- [ASSIGNED TASK] Each line below with the word "none" needs to be copied.

◇ ◇ ◇

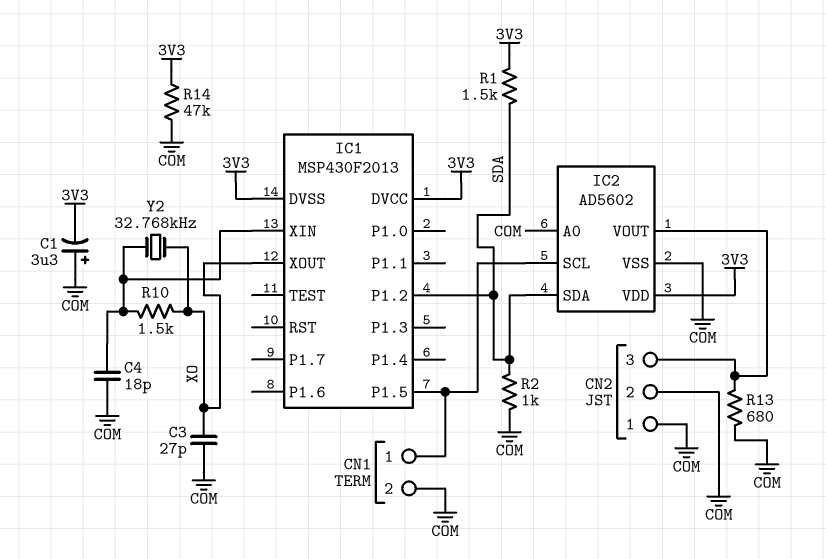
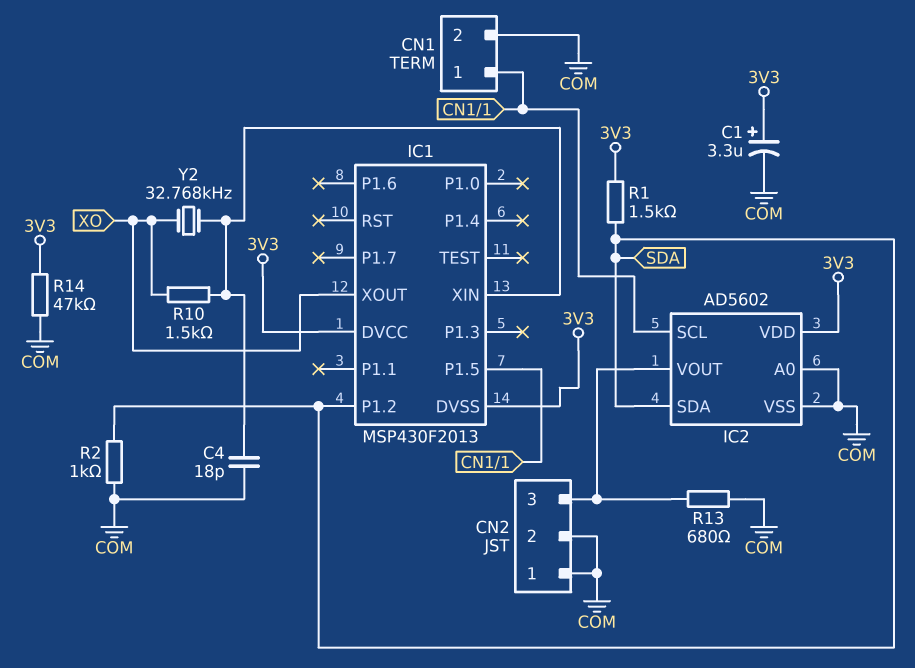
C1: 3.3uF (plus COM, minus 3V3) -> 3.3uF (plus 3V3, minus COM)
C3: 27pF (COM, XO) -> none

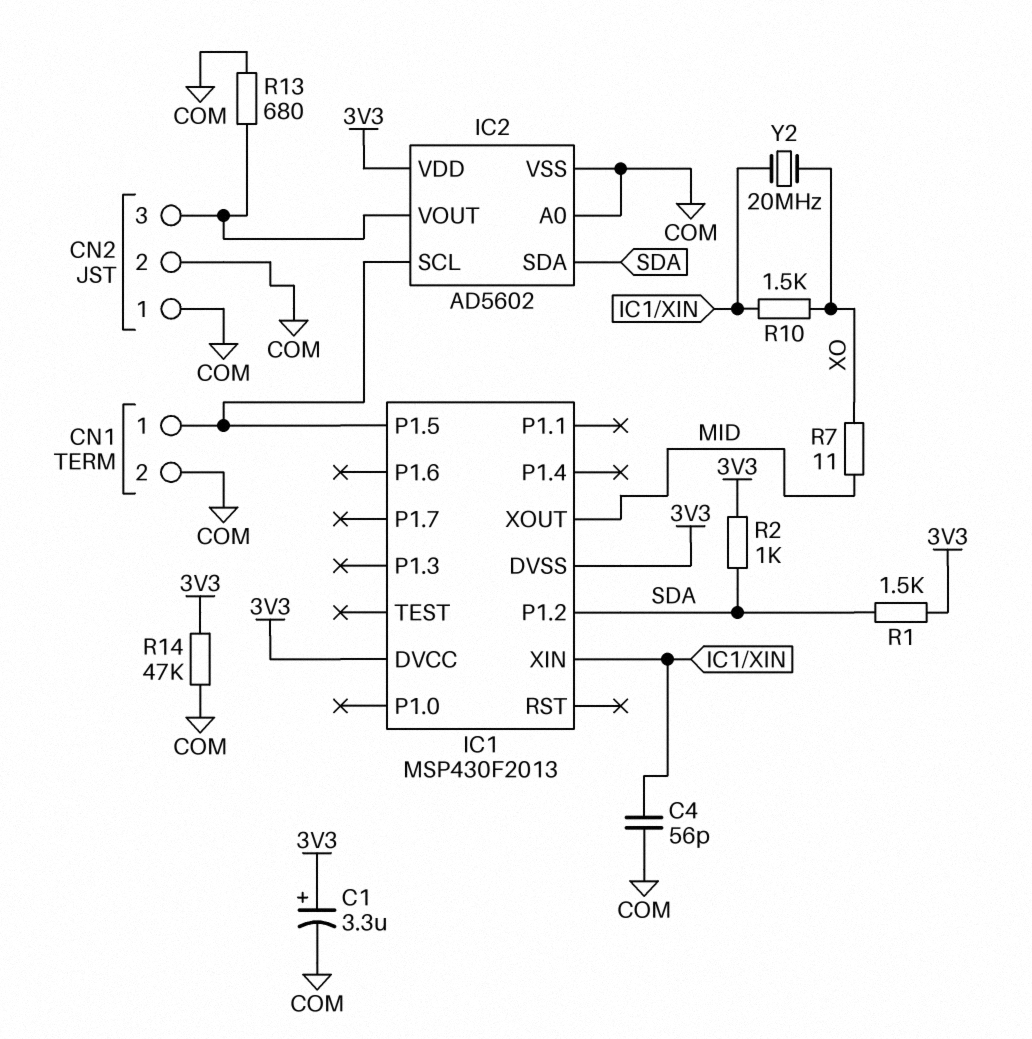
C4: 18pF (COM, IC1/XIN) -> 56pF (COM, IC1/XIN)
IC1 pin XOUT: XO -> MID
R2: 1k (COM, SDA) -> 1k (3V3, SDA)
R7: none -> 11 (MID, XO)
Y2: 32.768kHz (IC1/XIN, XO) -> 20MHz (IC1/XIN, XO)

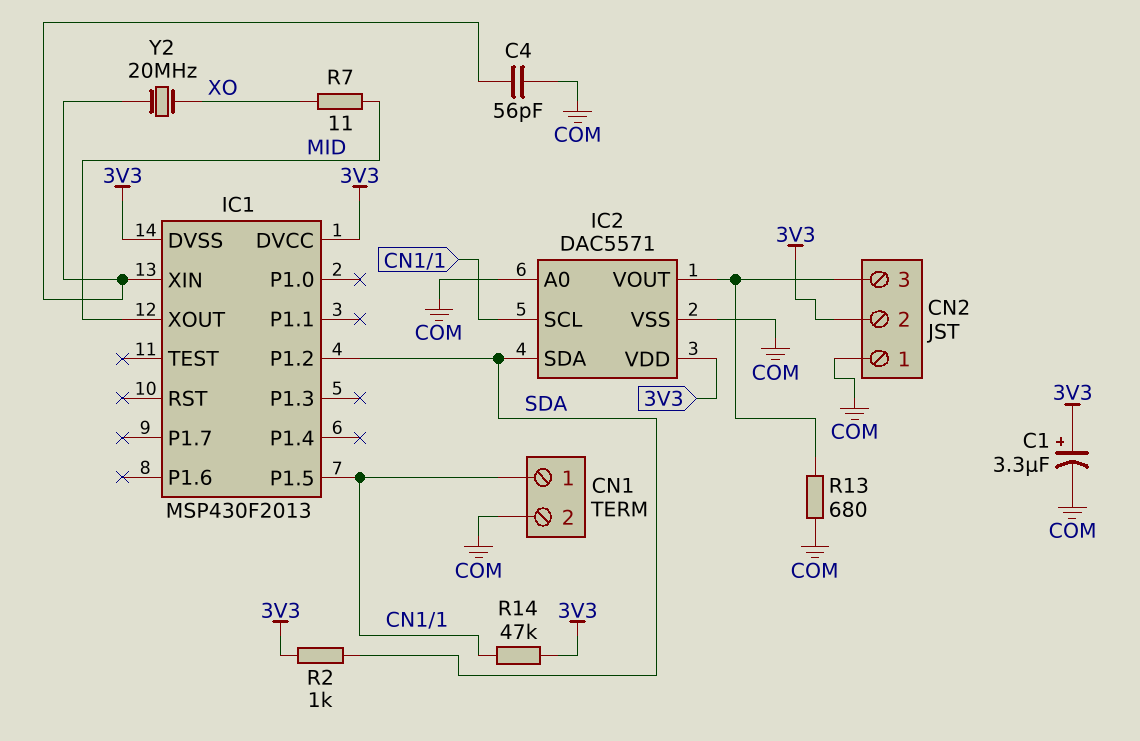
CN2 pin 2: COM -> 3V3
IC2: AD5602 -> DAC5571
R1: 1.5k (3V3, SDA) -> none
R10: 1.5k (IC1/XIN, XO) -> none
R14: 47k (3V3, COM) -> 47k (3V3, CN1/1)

◇ ◇ ◇

- [TASK RESULT]
C3: 27pF (COM, XO) -> none
R7: none -> 11 (MID, XO)
R1: 1.5k (3V3, SDA) -> none
R10: 1.5k (IC1/XIN, XO) -> none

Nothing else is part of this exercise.